*Written task*. Print every line of the listing below, copying each one word for word and keeping the original order.

-- Start Data provided --

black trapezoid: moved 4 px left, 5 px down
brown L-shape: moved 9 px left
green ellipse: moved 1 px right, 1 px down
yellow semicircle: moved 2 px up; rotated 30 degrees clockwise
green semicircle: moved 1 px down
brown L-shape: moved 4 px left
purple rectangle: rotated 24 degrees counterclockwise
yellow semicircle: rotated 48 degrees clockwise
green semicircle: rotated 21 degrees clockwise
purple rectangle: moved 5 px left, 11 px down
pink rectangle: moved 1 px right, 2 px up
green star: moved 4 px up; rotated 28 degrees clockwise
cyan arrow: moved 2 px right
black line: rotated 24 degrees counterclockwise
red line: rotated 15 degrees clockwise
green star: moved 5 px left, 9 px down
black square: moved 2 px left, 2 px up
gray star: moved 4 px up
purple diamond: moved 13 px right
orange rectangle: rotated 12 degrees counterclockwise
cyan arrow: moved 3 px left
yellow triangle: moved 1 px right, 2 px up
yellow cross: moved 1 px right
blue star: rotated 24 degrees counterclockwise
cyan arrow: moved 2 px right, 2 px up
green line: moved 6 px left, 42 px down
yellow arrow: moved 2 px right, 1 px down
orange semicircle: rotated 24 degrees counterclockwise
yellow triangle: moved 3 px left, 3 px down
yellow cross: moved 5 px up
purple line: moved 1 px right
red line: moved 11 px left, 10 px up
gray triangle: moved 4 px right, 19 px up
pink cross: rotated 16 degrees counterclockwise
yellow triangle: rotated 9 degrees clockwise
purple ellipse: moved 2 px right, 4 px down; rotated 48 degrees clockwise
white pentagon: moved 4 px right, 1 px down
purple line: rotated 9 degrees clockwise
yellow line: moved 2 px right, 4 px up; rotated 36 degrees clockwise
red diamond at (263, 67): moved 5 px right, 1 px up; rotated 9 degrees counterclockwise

-- End Data provided --

*Expected answer*.
black trapezoid: moved 4 px left, 5 px down
brown L-shape: moved 9 px left
green ellipse: moved 1 px right, 1 px down
yellow semicircle: moved 2 px up; rotated 30 degrees clockwise
green semicircle: moved 1 px down
brown L-shape: moved 4 px left
purple rectangle: rotated 24 degrees counterclockwise
yellow semicircle: rotated 48 degrees clockwise
green semicircle: rotated 21 degrees clockwise
purple rectangle: moved 5 px left, 11 px down
pink rectangle: moved 1 px right, 2 px up
green star: moved 4 px up; rotated 28 degrees clockwise
cyan arrow: moved 2 px right
black line: rotated 24 degrees counterclockwise
red line: rotated 15 degrees clockwise
green star: moved 5 px left, 9 px down
black square: moved 2 px left, 2 px up
gray star: moved 4 px up
purple diamond: moved 13 px right
orange rectangle: rotated 12 degrees counterclockwise
cyan arrow: moved 3 px left
yellow triangle: moved 1 px right, 2 px up
yellow cross: moved 1 px right
blue star: rotated 24 degrees counterclockwise
cyan arrow: moved 2 px right, 2 px up
green line: moved 6 px left, 42 px down
yellow arrow: moved 2 px right, 1 px down
orange semicircle: rotated 24 degrees counterclockwise
yellow triangle: moved 3 px left, 3 px down
yellow cross: moved 5 px up
purple line: moved 1 px right
red line: moved 11 px left, 10 px up
gray triangle: moved 4 px right, 19 px up
pink cross: rotated 16 degrees counterclockwise
yellow triangle: rotated 9 degrees clockwise
purple ellipse: moved 2 px right, 4 px down; rotated 48 degrees clockwise
white pentagon: moved 4 px right, 1 px down
purple line: rotated 9 degrees clockwise
yellow line: moved 2 px right, 4 px up; rotated 36 degrees clockwise
red diamond at (263, 67): moved 5 px right, 1 px up; rotated 9 degrees counterclockwise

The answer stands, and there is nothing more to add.